[What the exercise asks]
Repeat the data in full. No line may differ from the original.

[Records for the exercise Boundary: Start]

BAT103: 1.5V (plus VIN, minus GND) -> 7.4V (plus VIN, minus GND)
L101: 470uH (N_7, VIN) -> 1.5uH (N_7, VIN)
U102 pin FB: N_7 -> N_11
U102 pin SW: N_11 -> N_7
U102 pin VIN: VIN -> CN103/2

[Records for the exercise Boundary: End]

[Solution for this task]
BAT103: 1.5V (plus VIN, minus GND) -> 7.4V (plus VIN, minus GND)
L101: 470uH (N_7, VIN) -> 1.5uH (N_7, VIN)
U102 pin FB: N_7 -> N_11
U102 pin SW: N_11 -> N_7
U102 pin VIN: VIN -> CN103/2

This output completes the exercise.